### [What the task asks]
Among the records that follow, set down only the lines from the one containing "U101 pin GP1: none -> CS" to the one containing "V101: 15V (plus", both included, exactly.

### [The data]
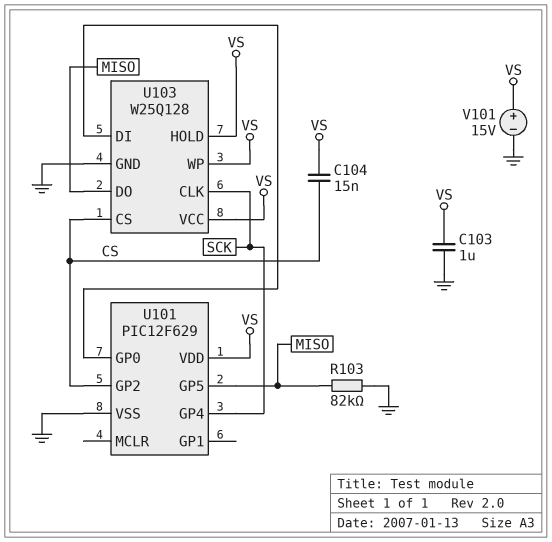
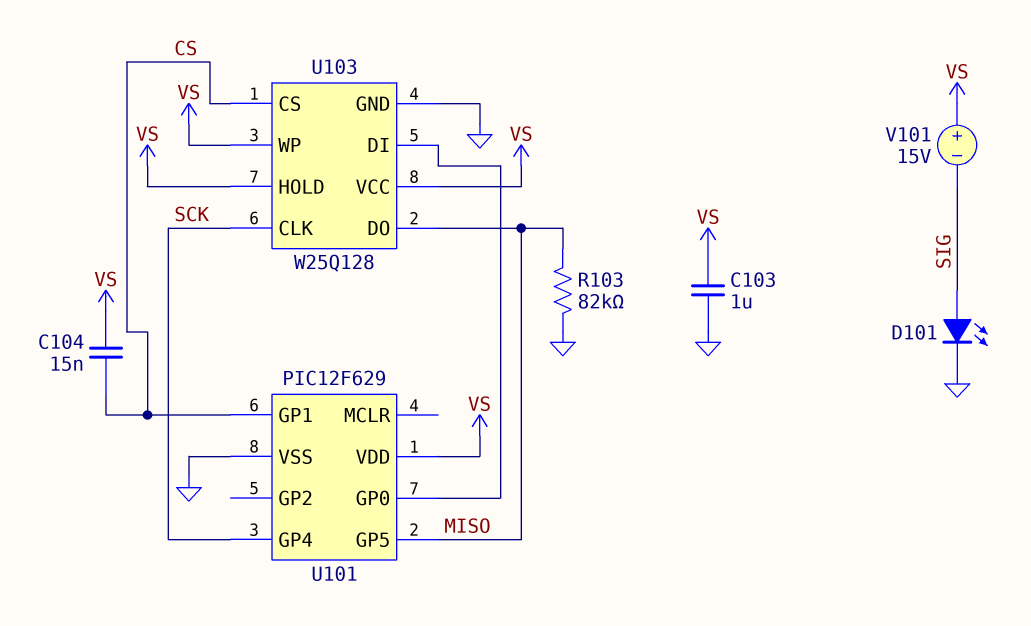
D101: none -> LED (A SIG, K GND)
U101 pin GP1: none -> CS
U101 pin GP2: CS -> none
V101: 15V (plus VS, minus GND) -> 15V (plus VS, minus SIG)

...

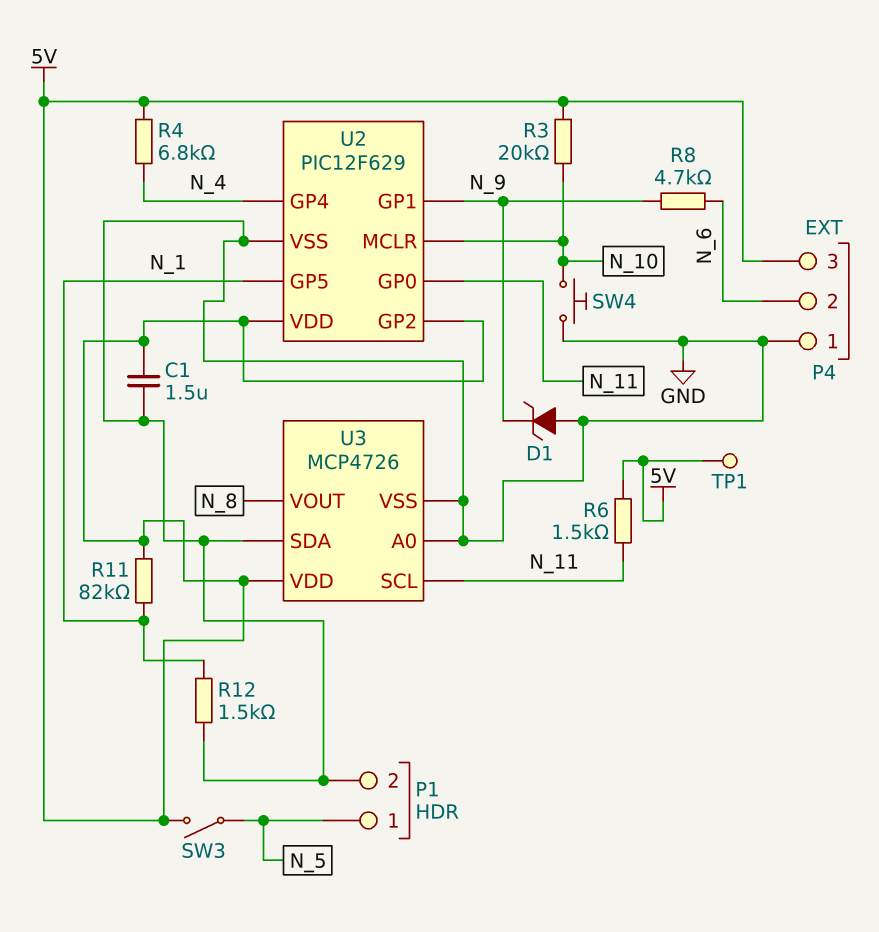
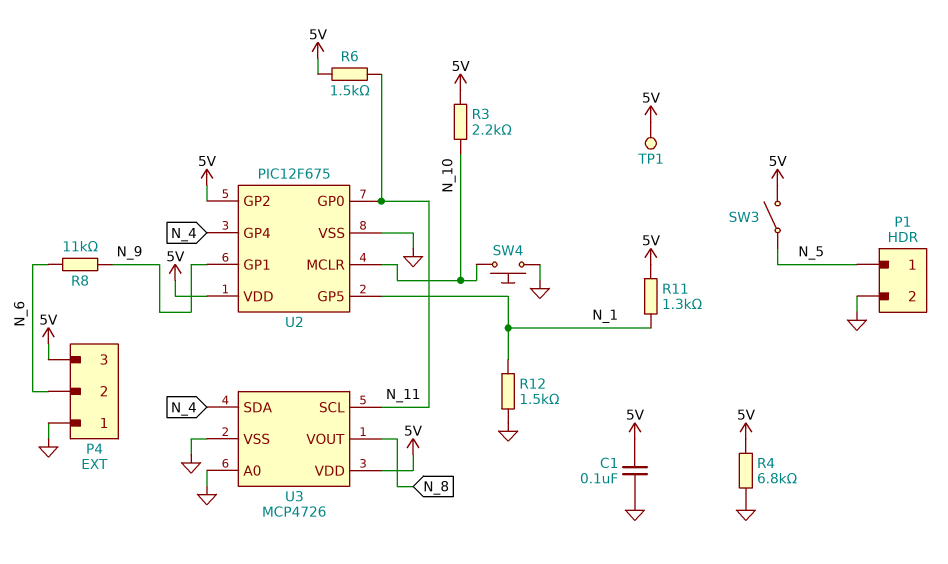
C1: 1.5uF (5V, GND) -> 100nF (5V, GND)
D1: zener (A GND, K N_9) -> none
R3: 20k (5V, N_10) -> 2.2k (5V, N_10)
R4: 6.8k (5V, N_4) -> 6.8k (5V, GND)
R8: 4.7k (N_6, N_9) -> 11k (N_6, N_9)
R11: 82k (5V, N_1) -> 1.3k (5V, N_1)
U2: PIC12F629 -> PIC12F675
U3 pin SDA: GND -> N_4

### [Solution to the exercise]
U101 pin GP1: none -> CS
U101 pin GP2: CS -> none
V101: 15V (plus VS, minus GND) -> 15V (plus VS, minus SIG)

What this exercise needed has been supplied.